::: RECORDS SHOWN

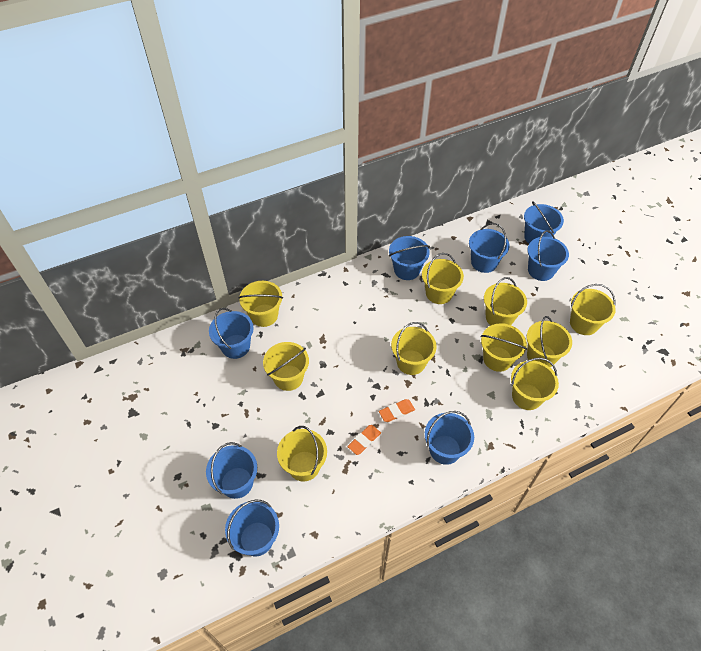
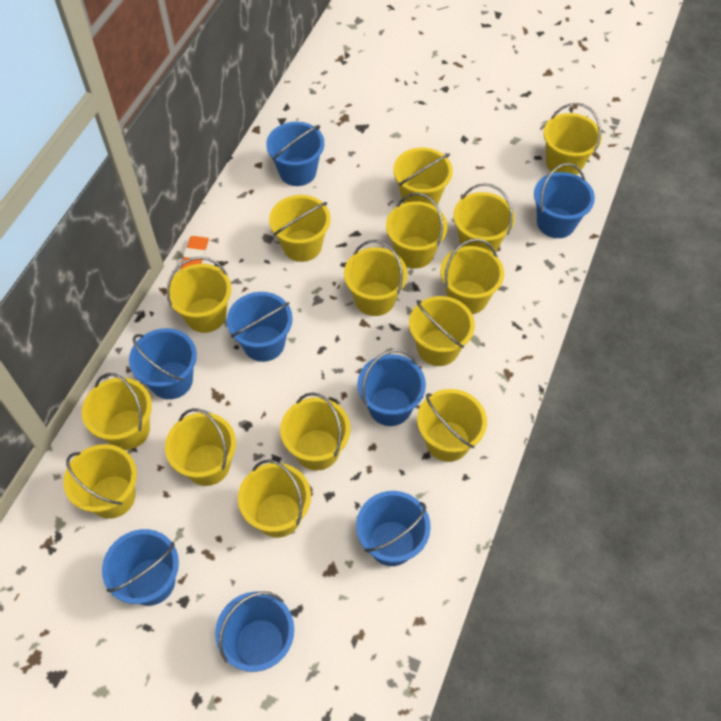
orange eraser: 2 -> 1
yellow bucket: 10 -> 15

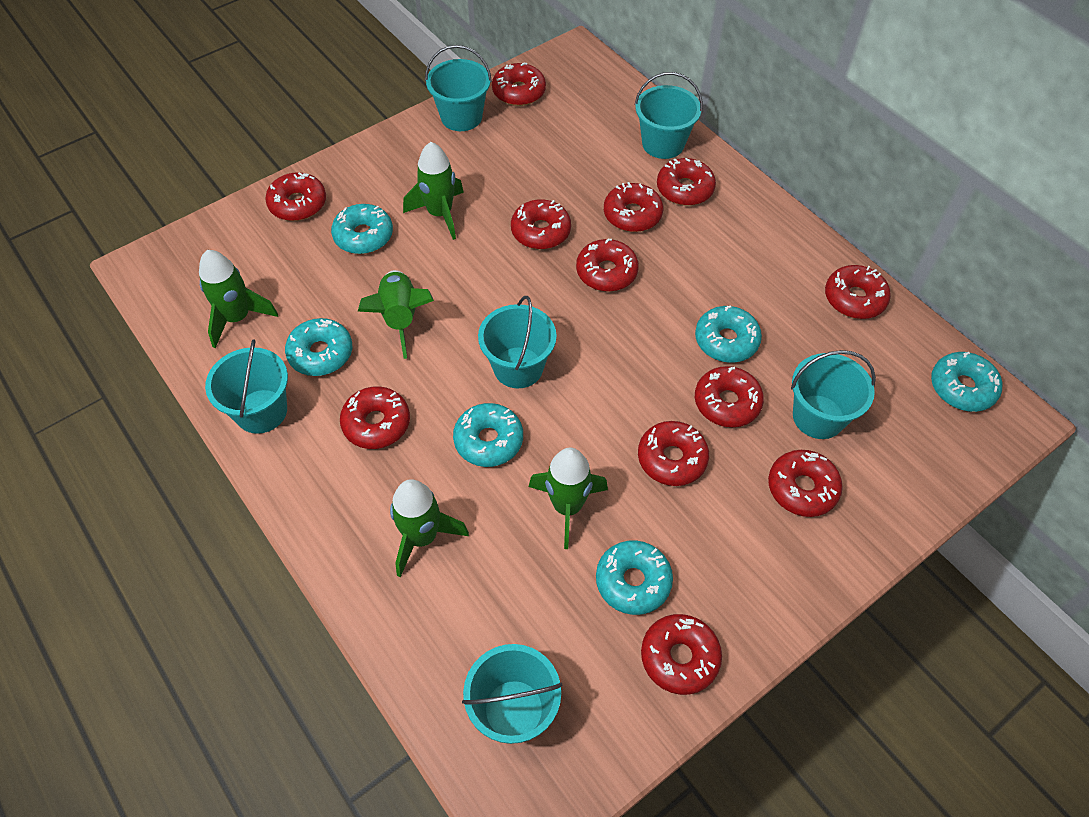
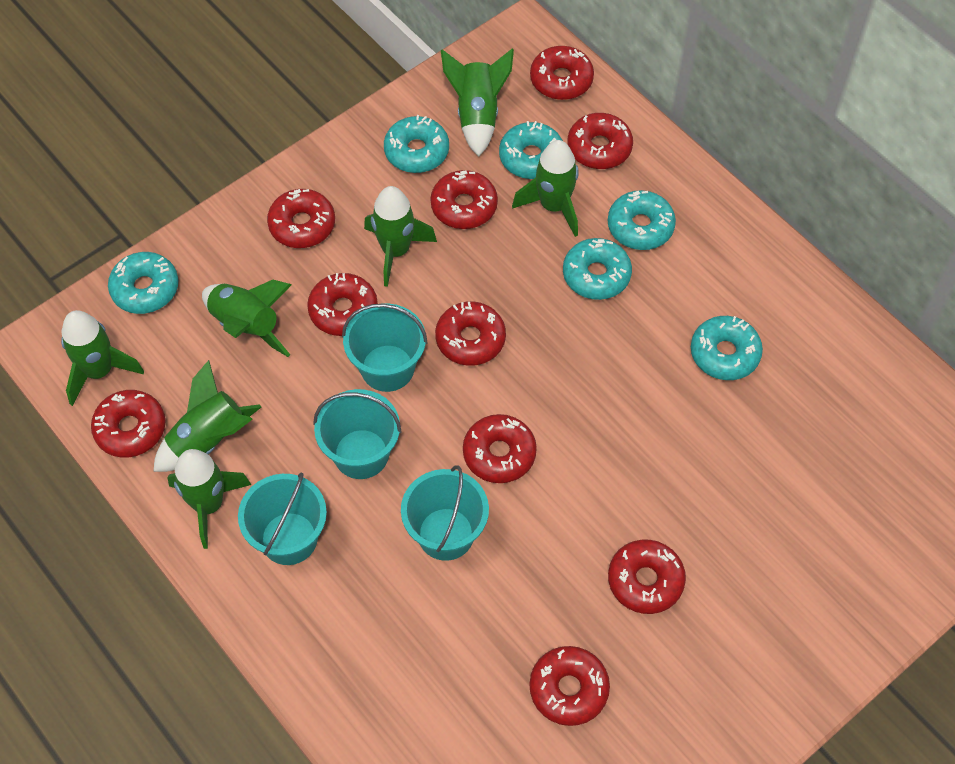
green rocket: 5 -> 7
red donut: 12 -> 10
turquoise bucket: 6 -> 4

::::::

§ TASK OBJECTIVE
Tally up the lines in the records that contain the word "bucket" and give only the total.

§ ANSWER BELOW
2